Instructions to follow:
All of the data must be written out verbatim, with pictures excluded.

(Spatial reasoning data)
╔══
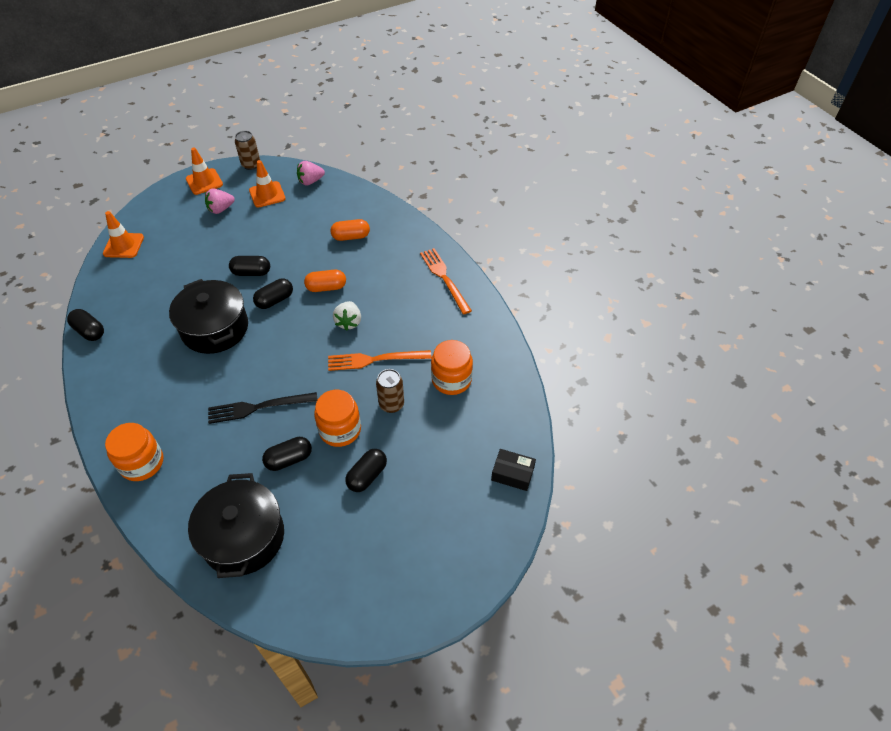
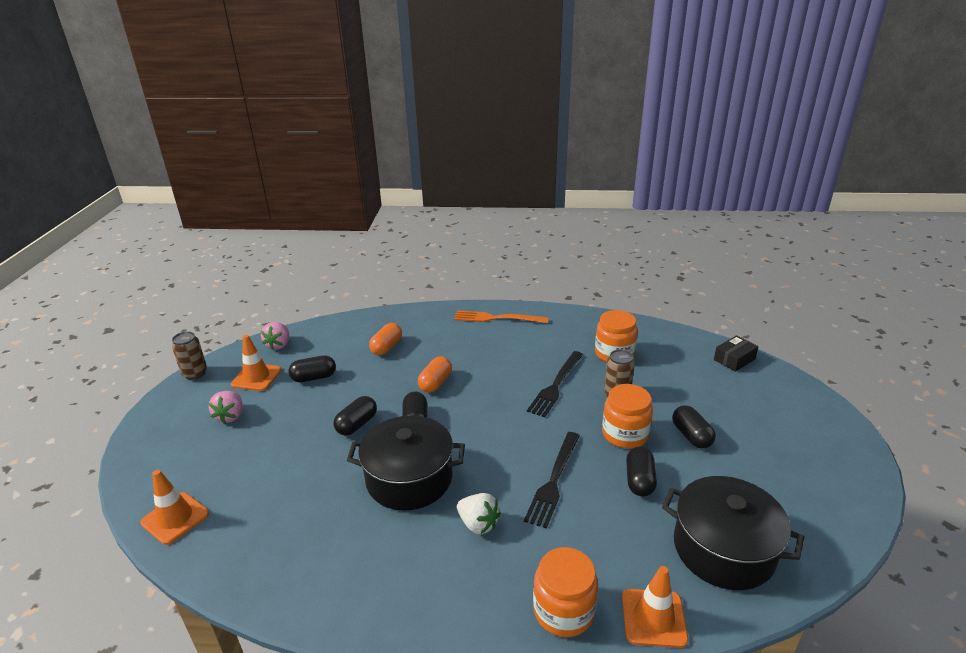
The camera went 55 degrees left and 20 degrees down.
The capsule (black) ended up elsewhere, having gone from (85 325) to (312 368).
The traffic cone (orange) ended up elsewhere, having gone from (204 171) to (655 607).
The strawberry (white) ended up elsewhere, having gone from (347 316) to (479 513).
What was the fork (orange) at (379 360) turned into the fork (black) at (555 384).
╚══
Task answer:
The camera went 55 degrees left and 20 degrees down.
The capsule (black) ended up elsewhere, having gone from (85 325) to (312 368).
The traffic cone (orange) ended up elsewhere, having gone from (204 171) to (655 607).
The strawberry (white) ended up elsewhere, having gone from (347 316) to (479 513).
What was the fork (orange) at (379 360) turned into the fork (black) at (555 384).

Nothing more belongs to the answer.